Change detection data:
*** Block opens ***

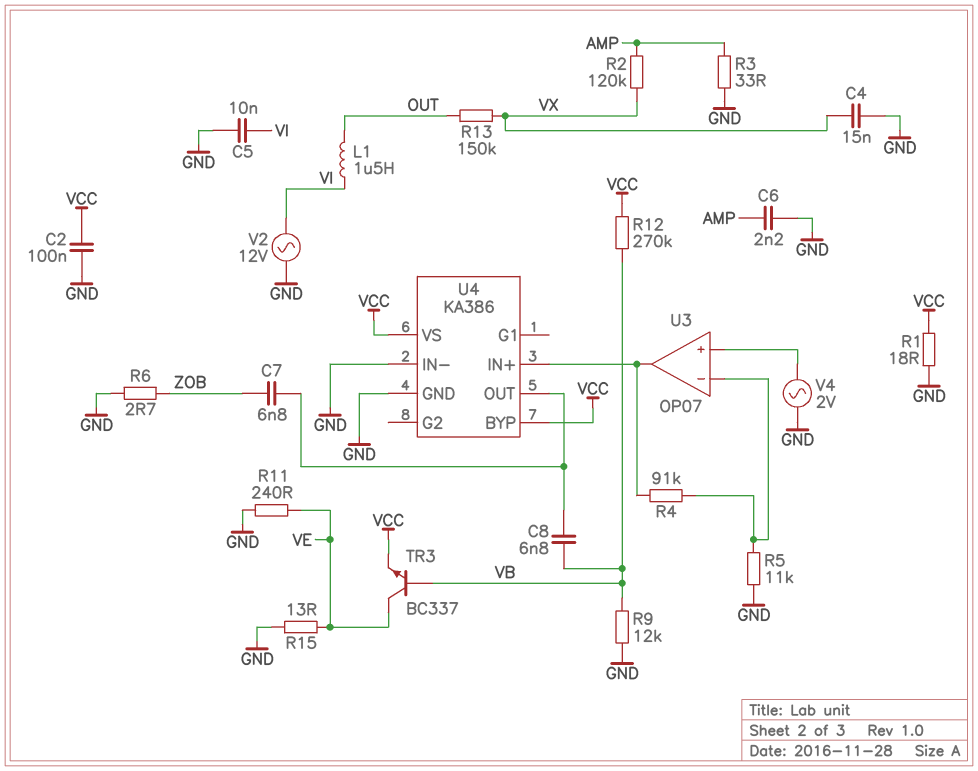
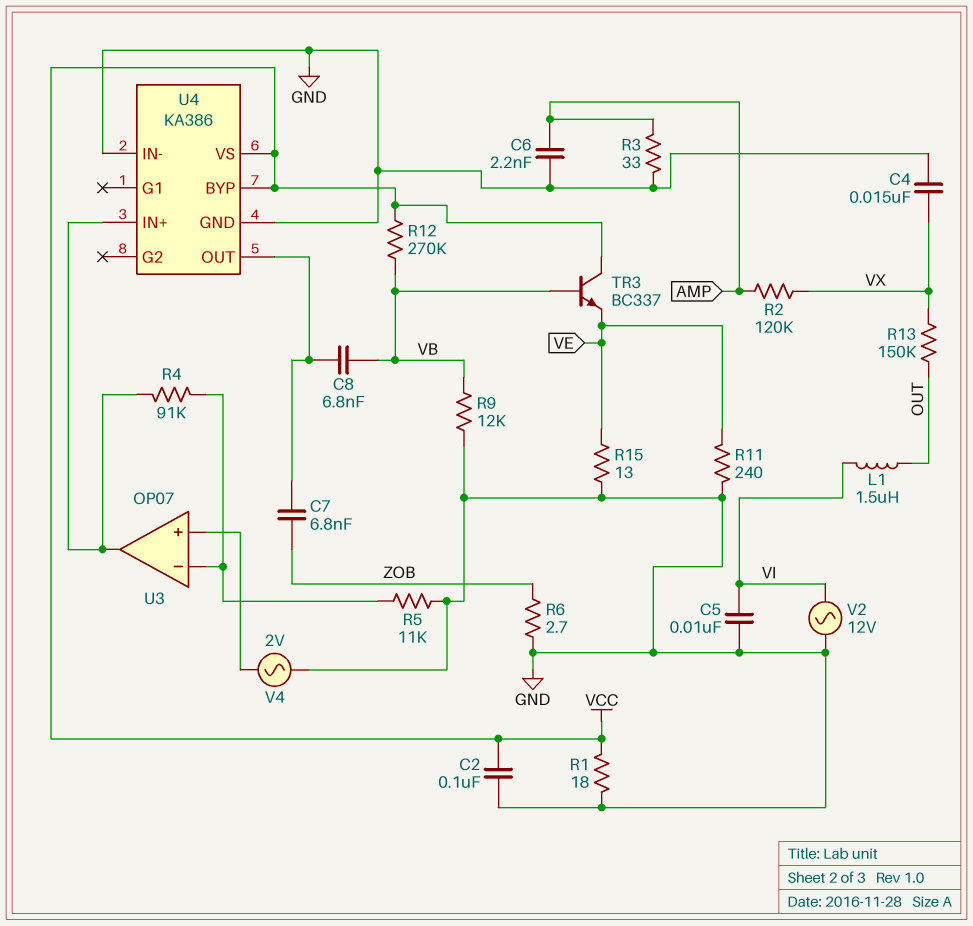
TR3: NPN BC337 (B VB, C VE, E VCC) -> NPN BC337 (B VB, C VCC, E VE)

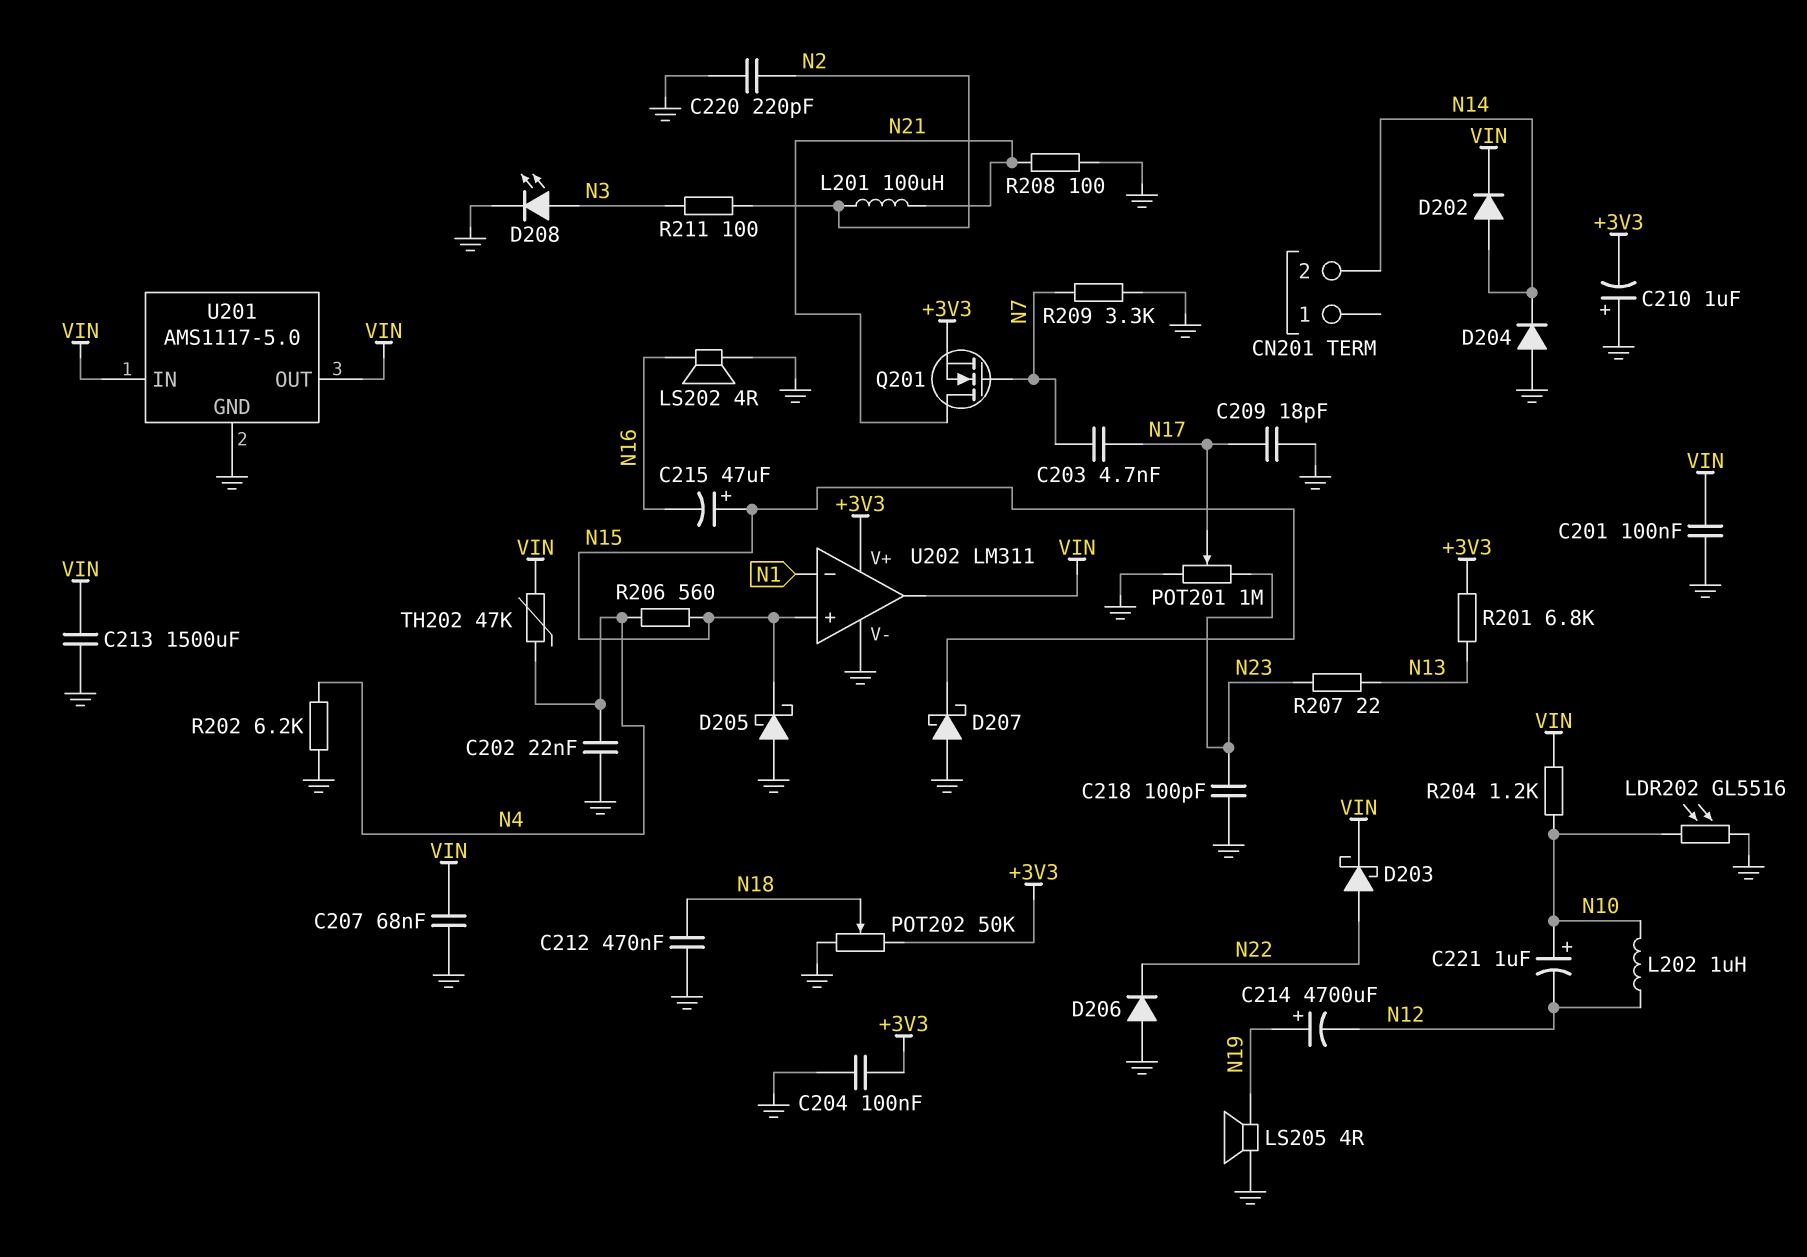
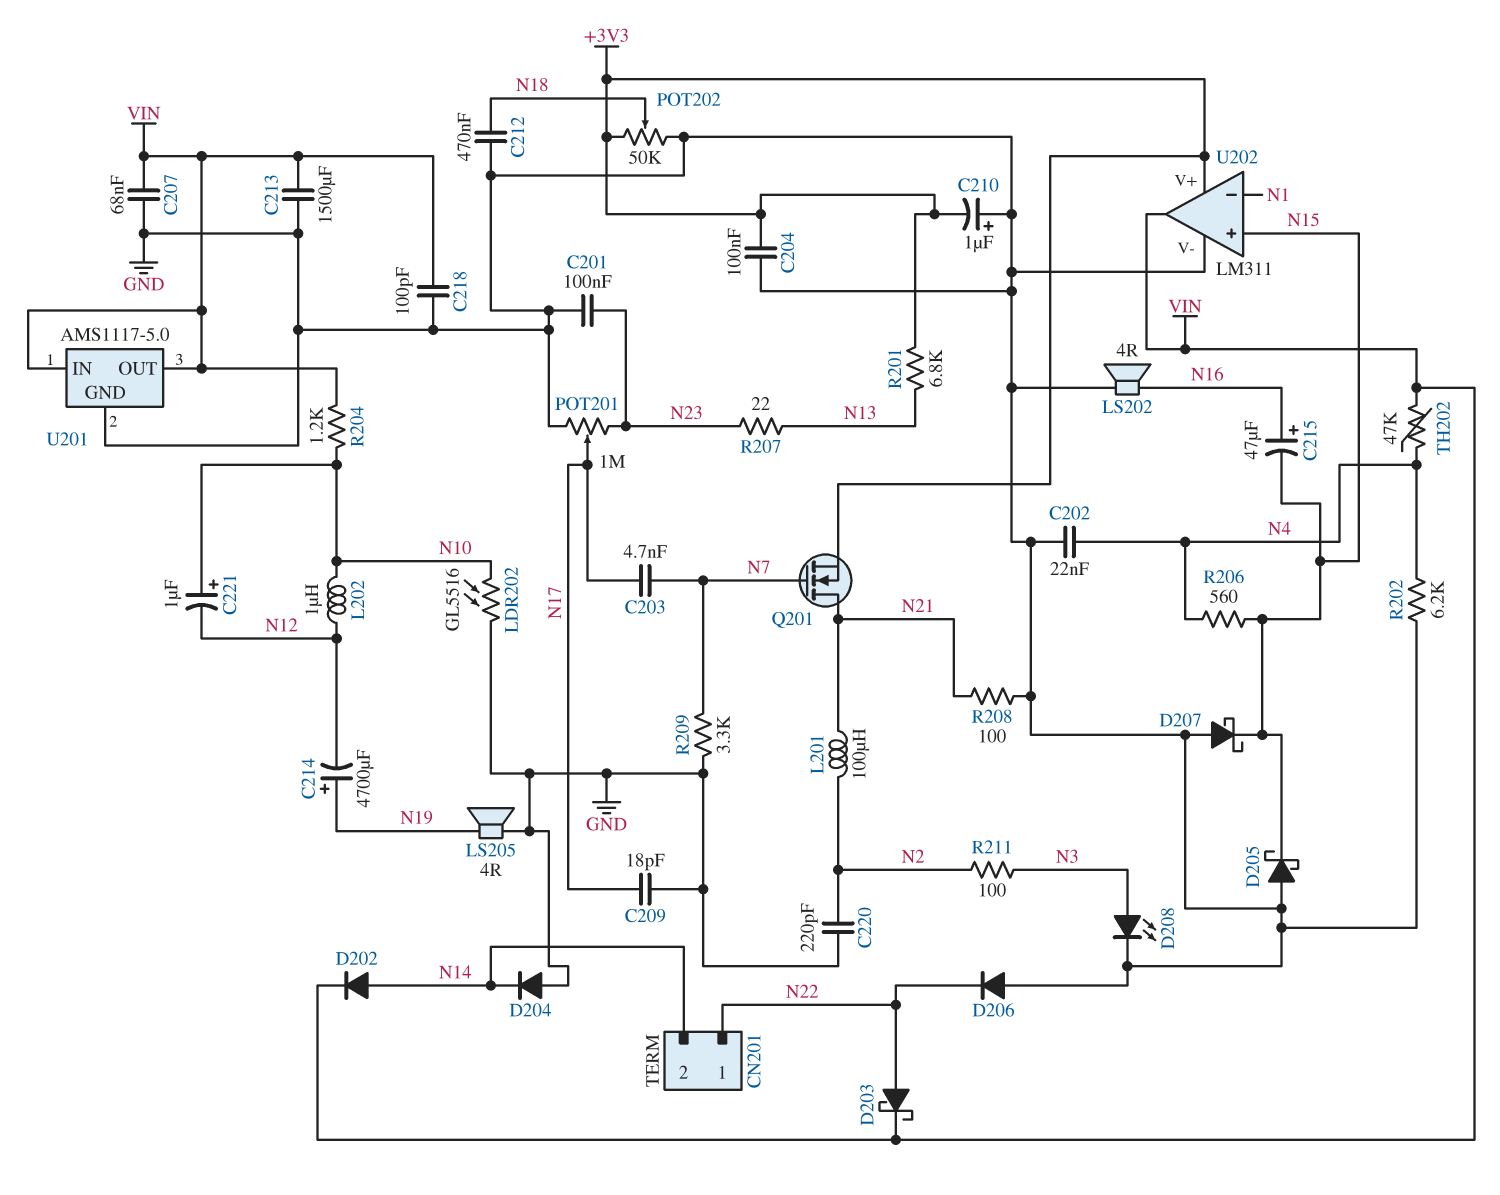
C201: 100nF (GND, VIN) -> 100nF (GND, N23)
C215: 47uF (plus N15, minus N16) -> 47uF (plus N16, minus N15)
C218: 100pF (GND, N23) -> 100pF (GND, VIN)
CN201 pin 1: none -> N22

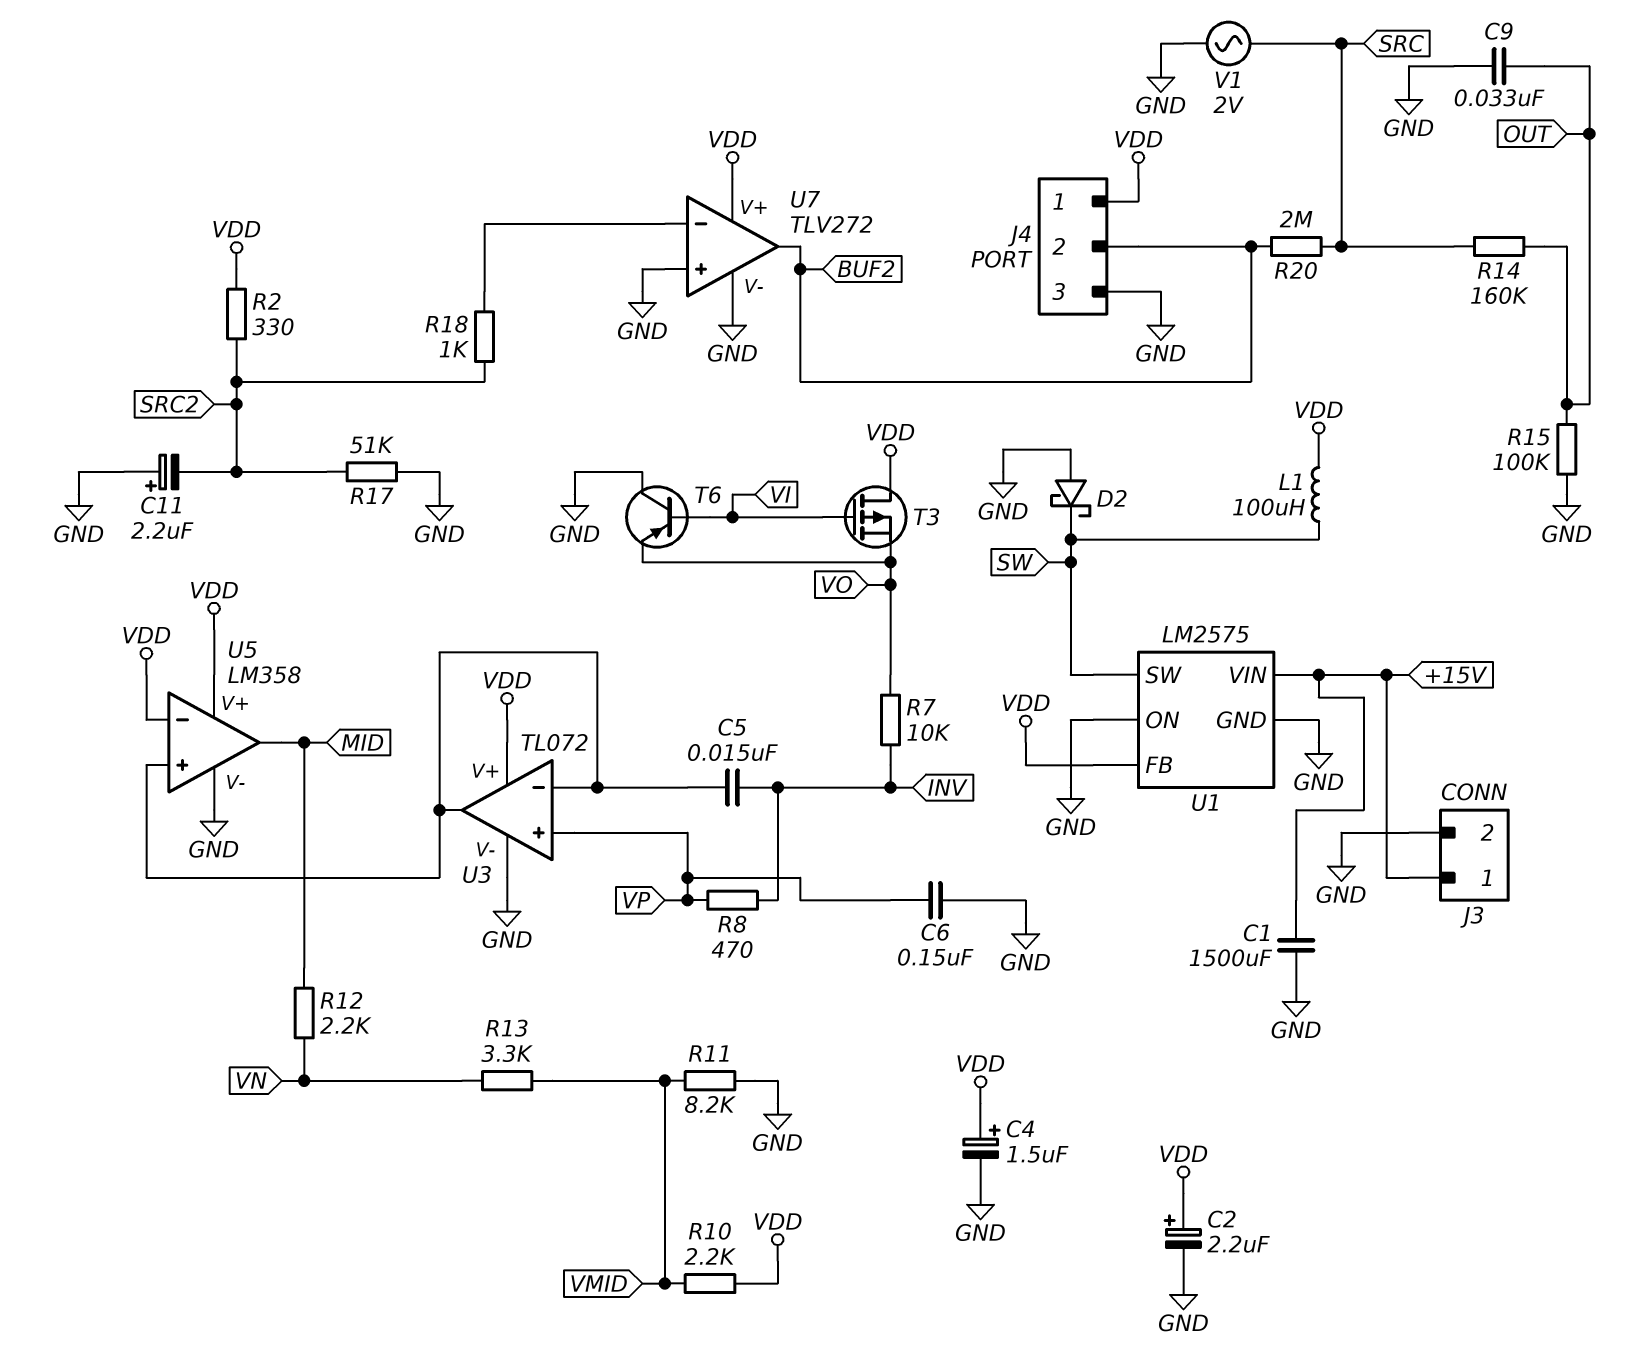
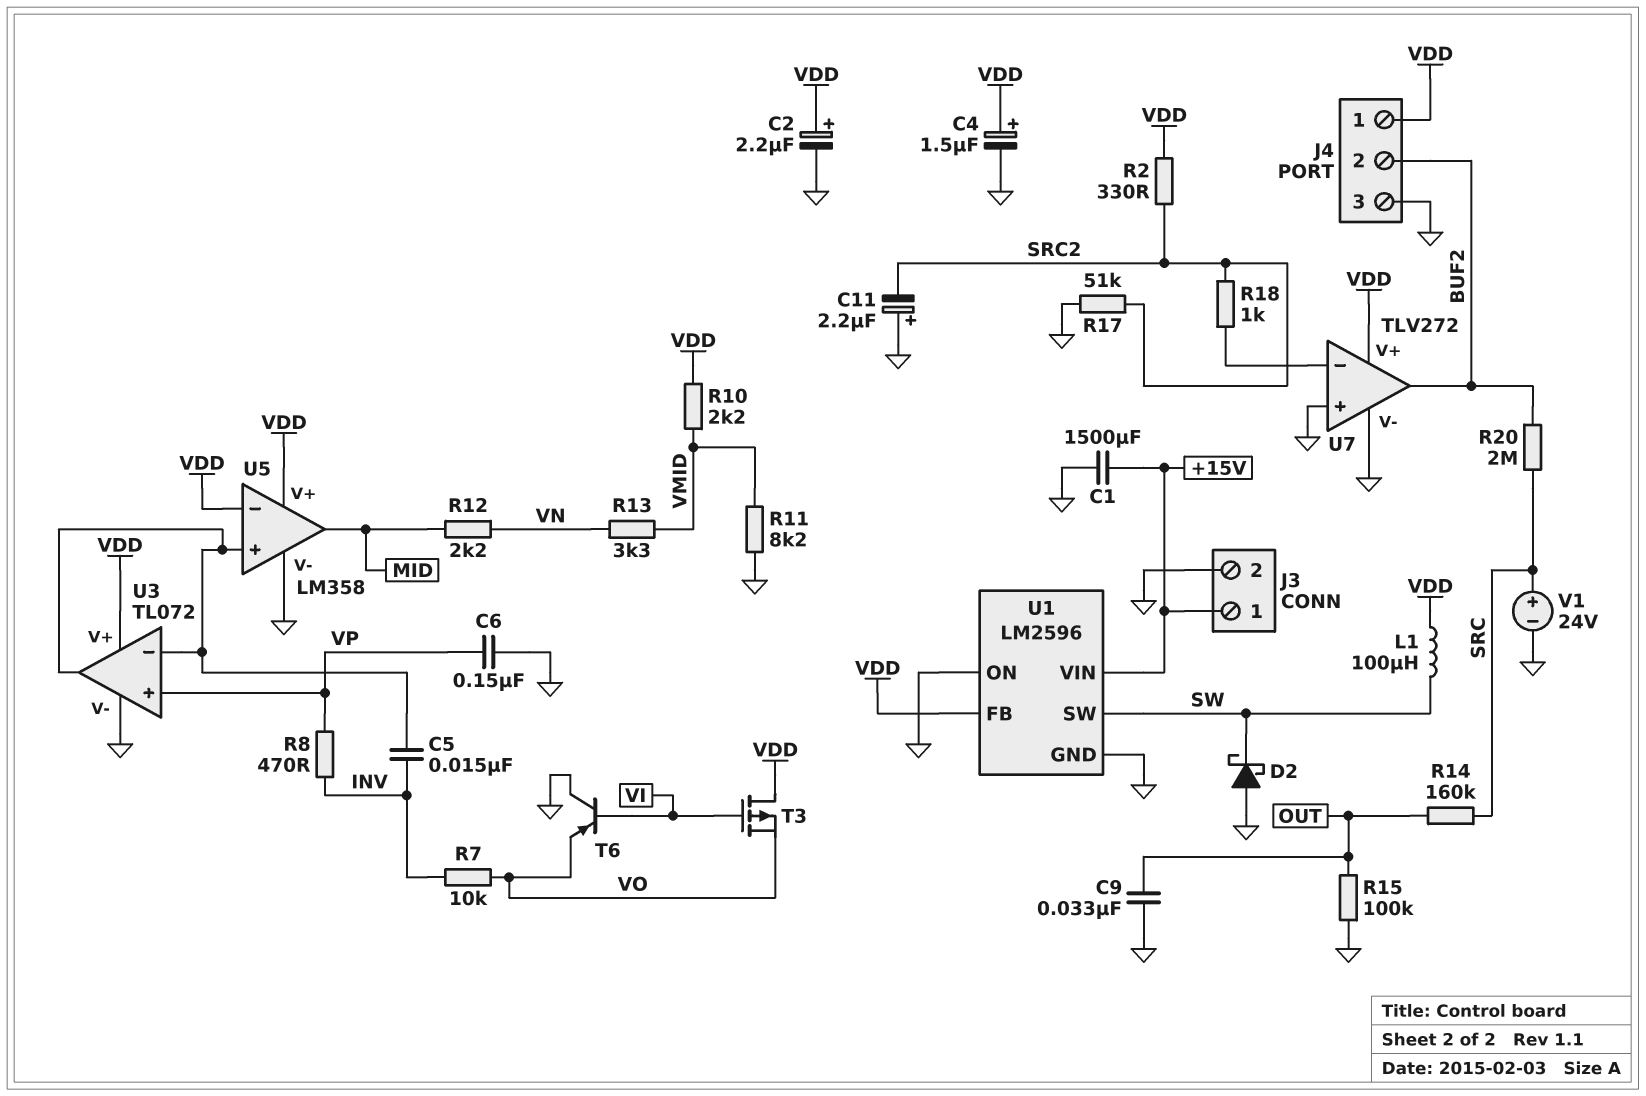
U1: LM2575 -> LM2596
V1: AC 2V (GND, SRC) -> 24V (plus SRC, minus GND)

*** Block closes ***

• [WHAT IS NEEDED]:
The entries above, every one of them, should be retyped exactly, with no pictures carried over.

• [RESULT FOR THIS EXERCISE]:
TR3: NPN BC337 (B VB, C VE, E VCC) -> NPN BC337 (B VB, C VCC, E VE)

C201: 100nF (GND, VIN) -> 100nF (GND, N23)
C215: 47uF (plus N15, minus N16) -> 47uF (plus N16, minus N15)
C218: 100pF (GND, N23) -> 100pF (GND, VIN)
CN201 pin 1: none -> N22

U1: LM2575 -> LM2596
V1: AC 2V (GND, SRC) -> 24V (plus SRC, minus GND)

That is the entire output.